#### Supplied records

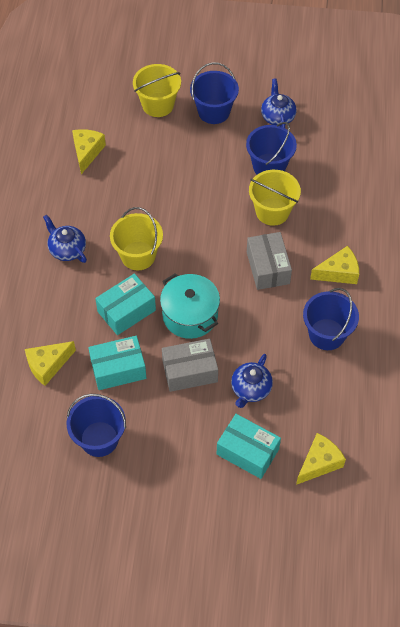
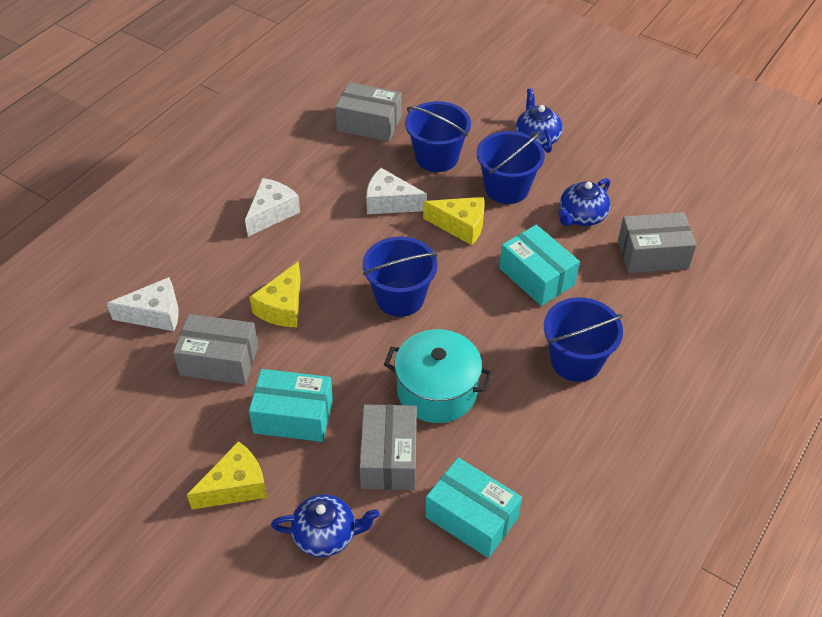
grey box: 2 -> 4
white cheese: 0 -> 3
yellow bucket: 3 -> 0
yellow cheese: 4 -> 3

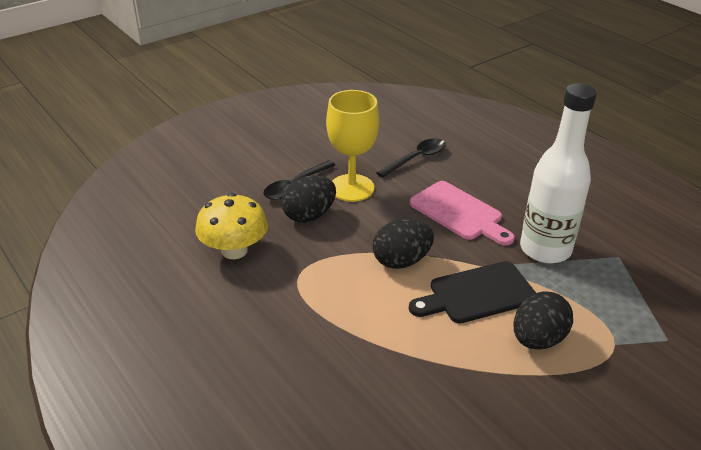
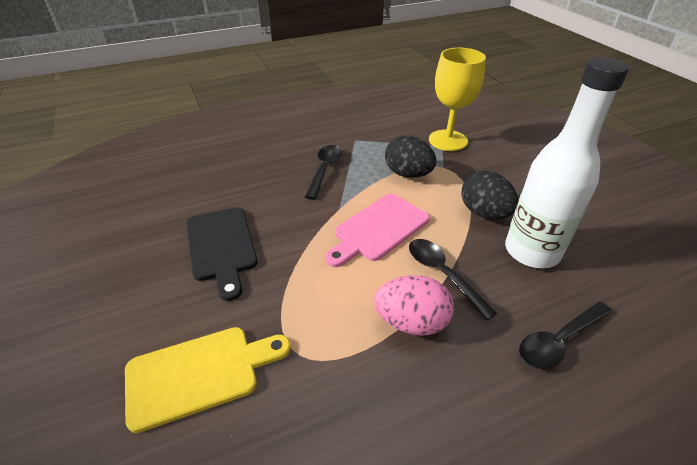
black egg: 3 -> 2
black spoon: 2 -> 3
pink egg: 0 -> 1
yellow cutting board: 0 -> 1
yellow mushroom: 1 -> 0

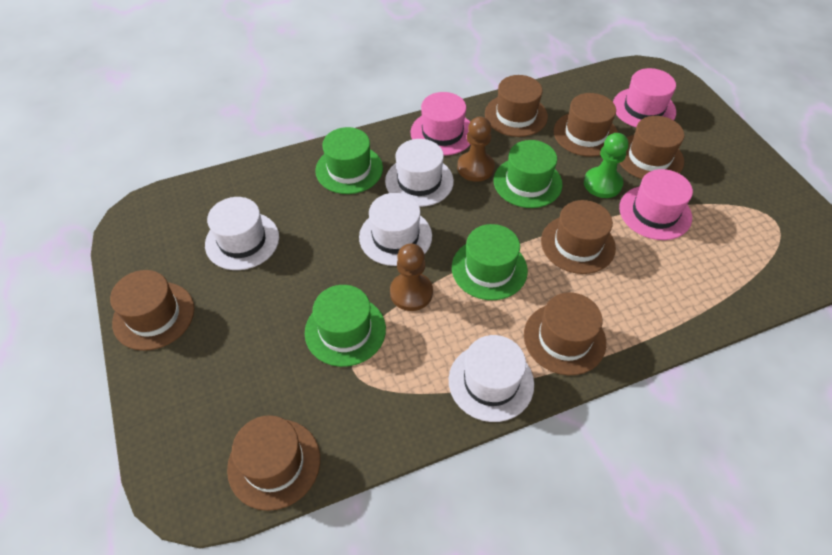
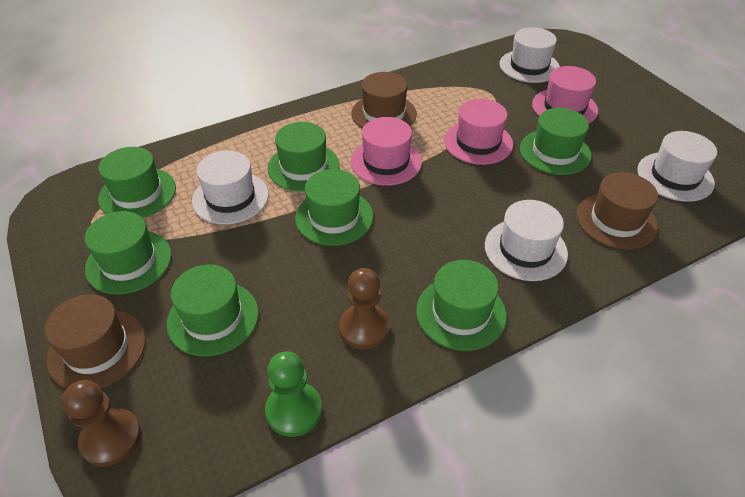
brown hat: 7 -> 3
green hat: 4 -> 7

#### Problem statement
Only the lines from the one with "white cheese: 0 -> 3" through the final line of the entries belong in the answer, set down exactly, with both ends included and no pictures.

#### Response to the exercise
white cheese: 0 -> 3
yellow bucket: 3 -> 0
yellow cheese: 4 -> 3

black egg: 3 -> 2
black spoon: 2 -> 3
pink egg: 0 -> 1
yellow cutting board: 0 -> 1
yellow mushroom: 1 -> 0

brown hat: 7 -> 3
green hat: 4 -> 7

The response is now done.